(Try it): Would you please repeat all of the data exactly, omitting the pictures?

____ Data supplied

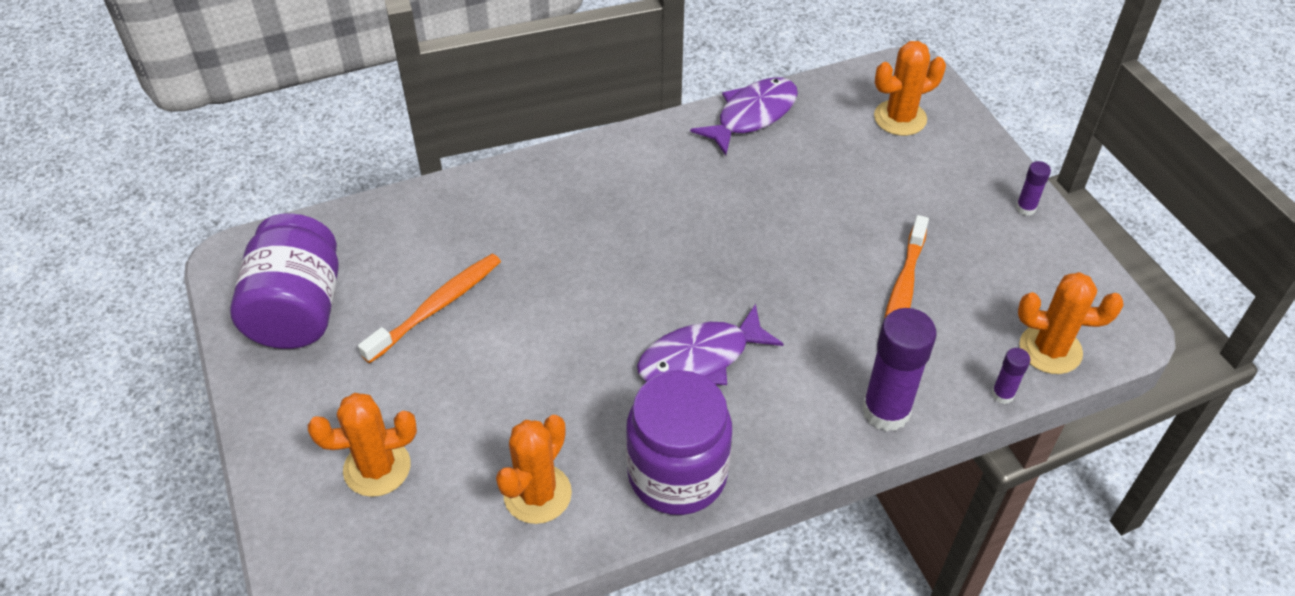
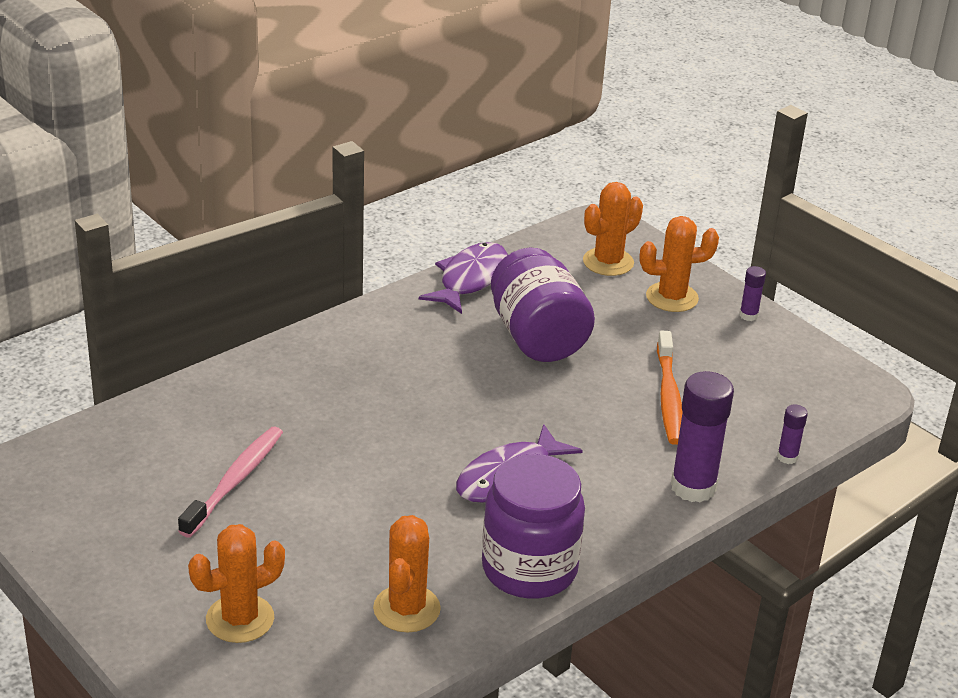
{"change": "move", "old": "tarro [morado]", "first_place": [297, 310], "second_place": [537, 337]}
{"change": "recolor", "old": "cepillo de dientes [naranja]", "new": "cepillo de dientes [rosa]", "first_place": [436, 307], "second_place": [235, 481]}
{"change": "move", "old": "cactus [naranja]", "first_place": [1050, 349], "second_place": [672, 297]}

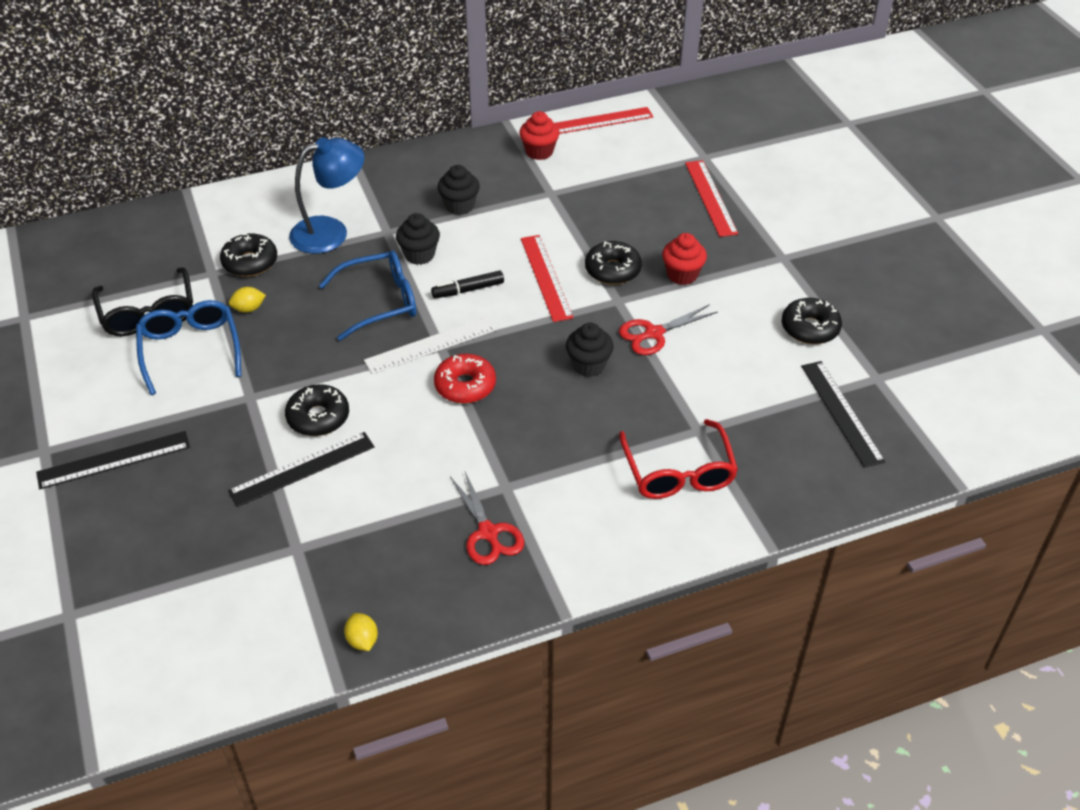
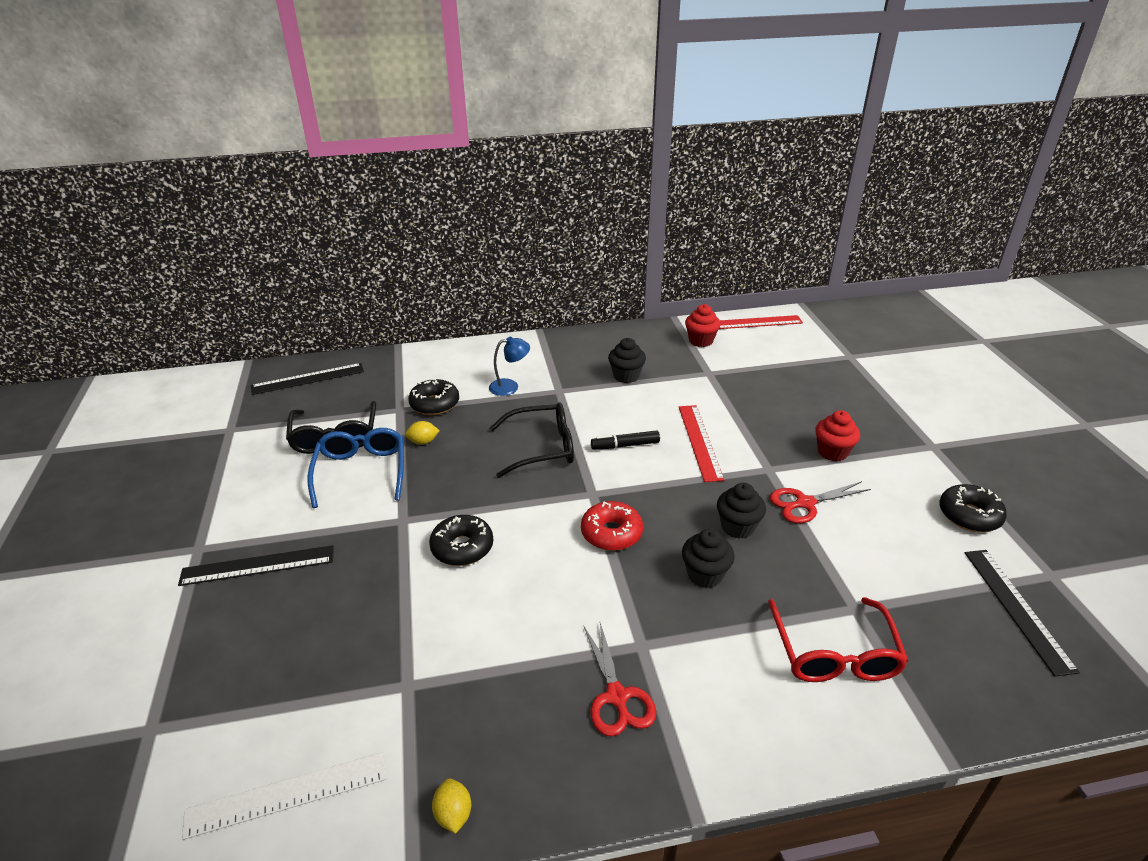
{"change": "move", "old": "regla [negro]", "first_place": [302, 469], "second_place": [308, 379]}
{"change": "resize", "old": "lámpara [azul]", "first_place": [331, 232], "second_place": [510, 386], "factor": 0.58}
{"change": "recolor", "old": "gafas [azul]", "new": "gafas [negro]", "first_place": [380, 302], "second_place": [542, 448]}
{"change": "move", "old": "regla [blanco]", "first_place": [431, 345], "second_place": [287, 794]}
{"change": "move", "old": "magdalena [negro]", "first_place": [419, 255], "second_place": [705, 575]}
{"change": "delete", "old": "rosquilla [negro]", "first_place": [612, 270]}
{"change": "delete", "old": "regla [rojo]", "first_place": [710, 198]}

________

(Task answer):
{"change": "move", "old": "tarro [morado]", "first_place": [297, 310], "second_place": [537, 337]}
{"change": "recolor", "old": "cepillo de dientes [naranja]", "new": "cepillo de dientes [rosa]", "first_place": [436, 307], "second_place": [235, 481]}
{"change": "move", "old": "cactus [naranja]", "first_place": [1050, 349], "second_place": [672, 297]}

{"change": "move", "old": "regla [negro]", "first_place": [302, 469], "second_place": [308, 379]}
{"change": "resize", "old": "lámpara [azul]", "first_place": [331, 232], "second_place": [510, 386], "factor": 0.58}
{"change": "recolor", "old": "gafas [azul]", "new": "gafas [negro]", "first_place": [380, 302], "second_place": [542, 448]}
{"change": "move", "old": "regla [blanco]", "first_place": [431, 345], "second_place": [287, 794]}
{"change": "move", "old": "magdalena [negro]", "first_place": [419, 255], "second_place": [705, 575]}
{"change": "delete", "old": "rosquilla [negro]", "first_place": [612, 270]}
{"change": "delete", "old": "regla [rojo]", "first_place": [710, 198]}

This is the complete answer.